WORK INSTRUCTIONS >>
A word-for-word copy of the listing is what's needed; leave out every image.

DATA SHOWN >>

%%

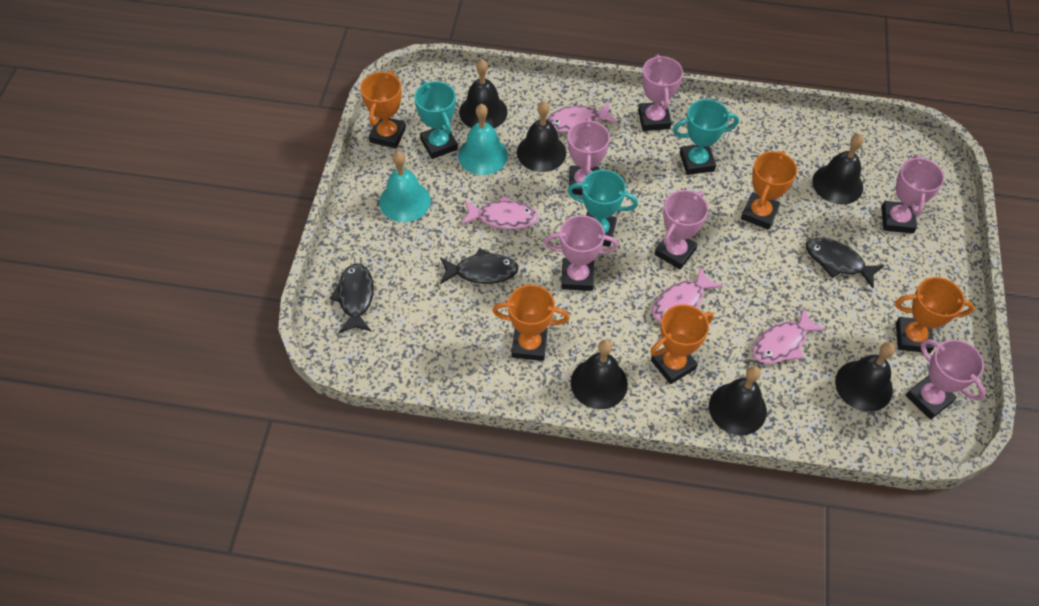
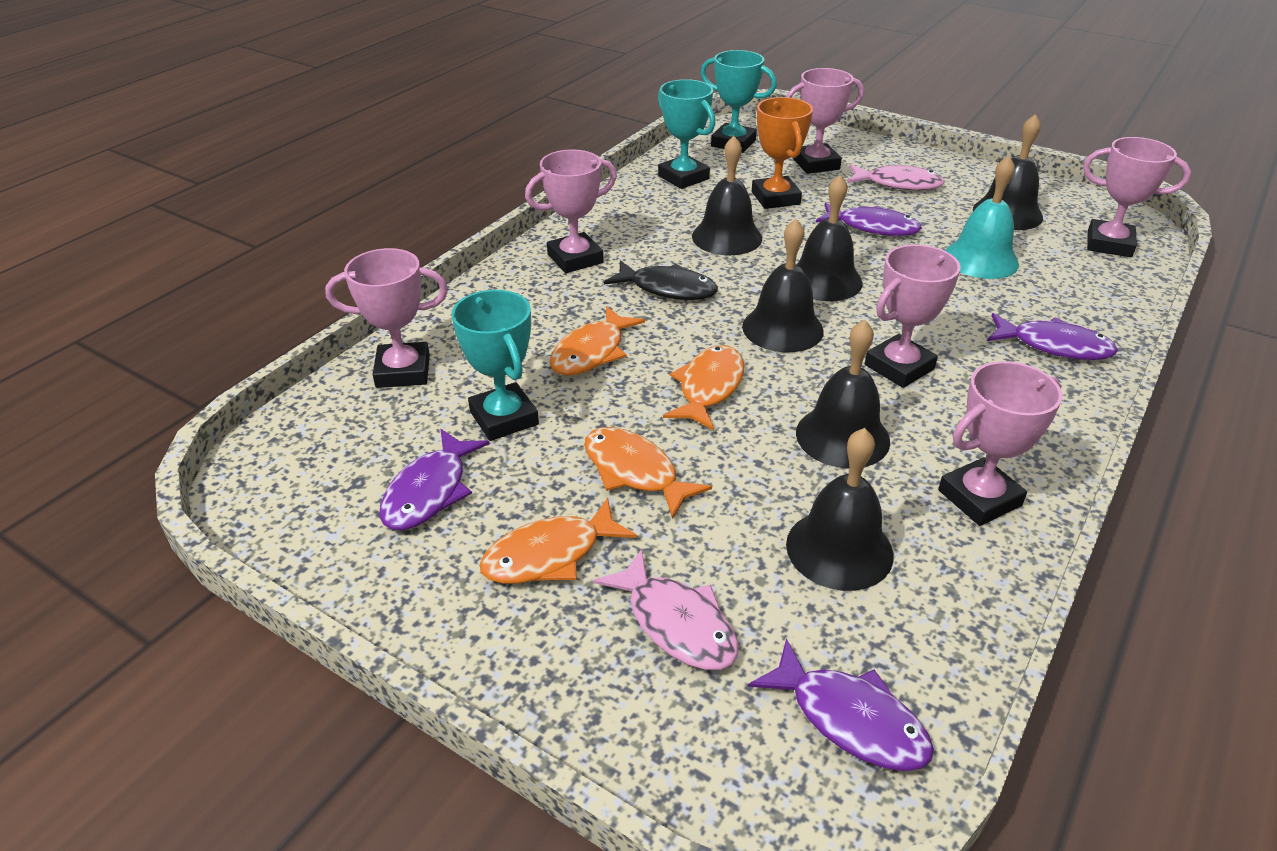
black fish: 3 -> 1
orange fish: 0 -> 4
orange trophy: 5 -> 1
pink fish: 4 -> 2
purple fish: 0 -> 4
turquoise bell: 2 -> 1

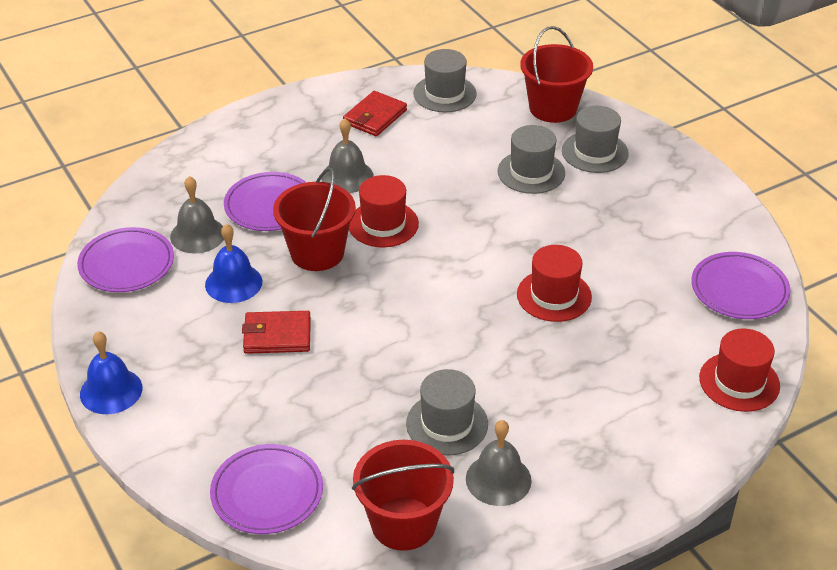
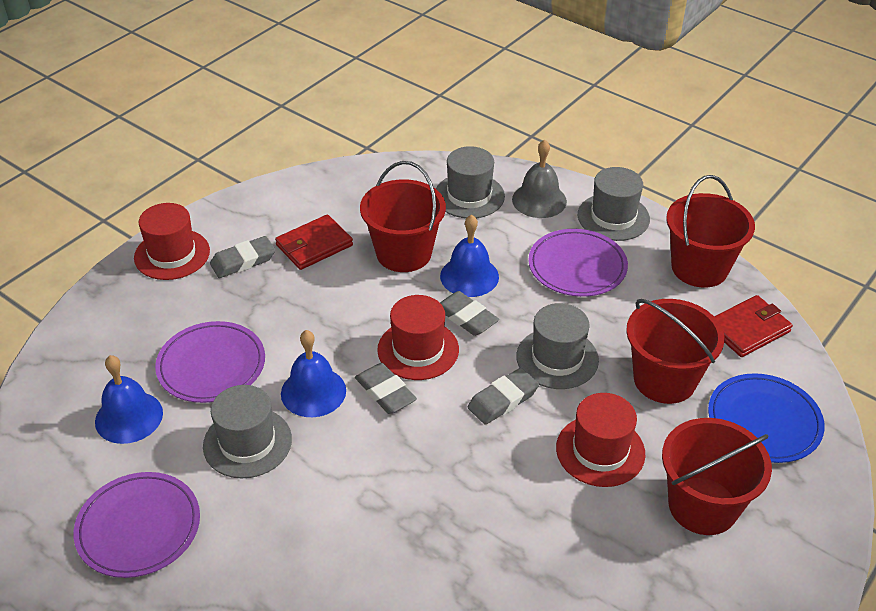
blue bell: 2 -> 3
blue plate: 0 -> 1
grey bell: 3 -> 1
grey eraser: 0 -> 4
purple plate: 4 -> 3
red bucket: 3 -> 4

%%

TASK ANSWER >>
black fish: 3 -> 1
orange fish: 0 -> 4
orange trophy: 5 -> 1
pink fish: 4 -> 2
purple fish: 0 -> 4
turquoise bell: 2 -> 1

blue bell: 2 -> 3
blue plate: 0 -> 1
grey bell: 3 -> 1
grey eraser: 0 -> 4
purple plate: 4 -> 3
red bucket: 3 -> 4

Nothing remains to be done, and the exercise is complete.